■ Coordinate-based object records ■
____________

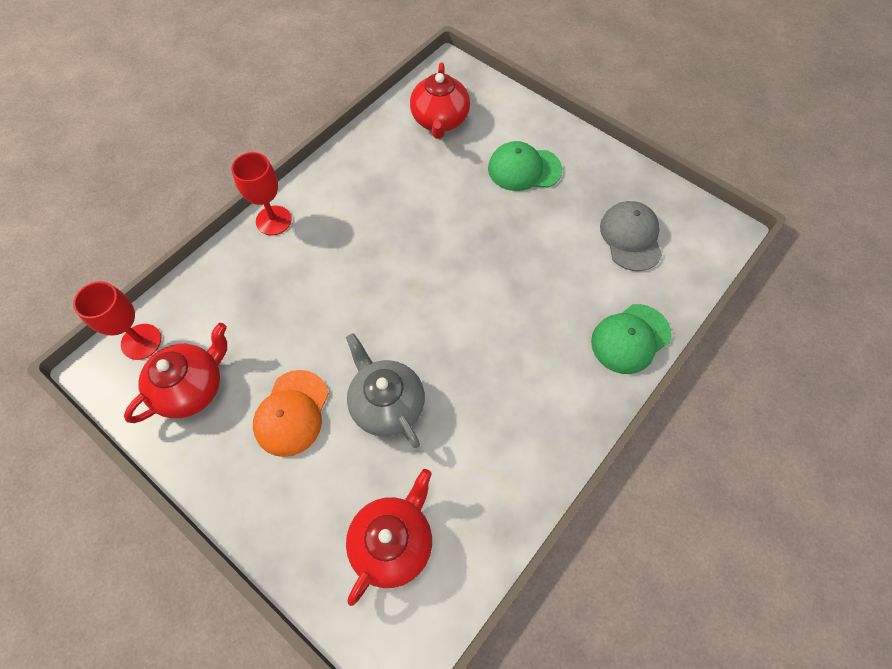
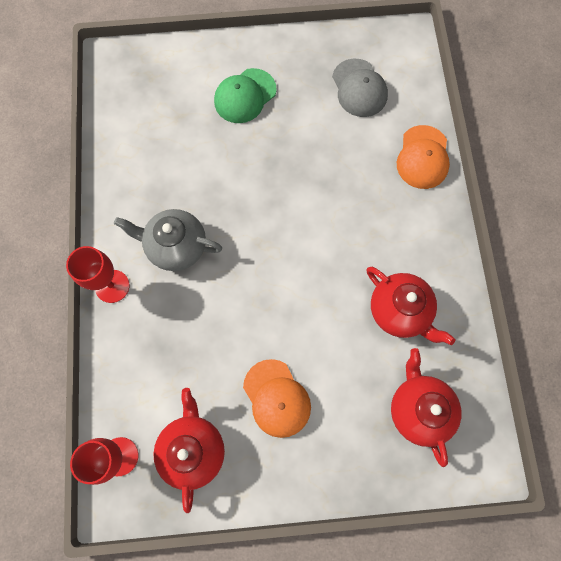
camera: 45 degrees left, 10 degrees up
(387, 404) = (328, 334): grey teapot -> grey teapot (176, 246)
(440, 120) = (148, 107): red teapot -> red teapot (400, 311)
(630, 338) = (423, 157): green cap -> orange cap
(631, 237) = (359, 88): grey cap -> grey cap turned 150 degrees counterclockwise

____________

■ WORK INSTRUCTION ■
Each of the records above needs to be transcribed exactly, apart from its pictures.

■ ANSWER AREA ■
camera: 45 degrees left, 10 degrees up
(387, 404) = (328, 334): grey teapot -> grey teapot (176, 246)
(440, 120) = (148, 107): red teapot -> red teapot (400, 311)
(630, 338) = (423, 157): green cap -> orange cap
(631, 237) = (359, 88): grey cap -> grey cap turned 150 degrees counterclockwise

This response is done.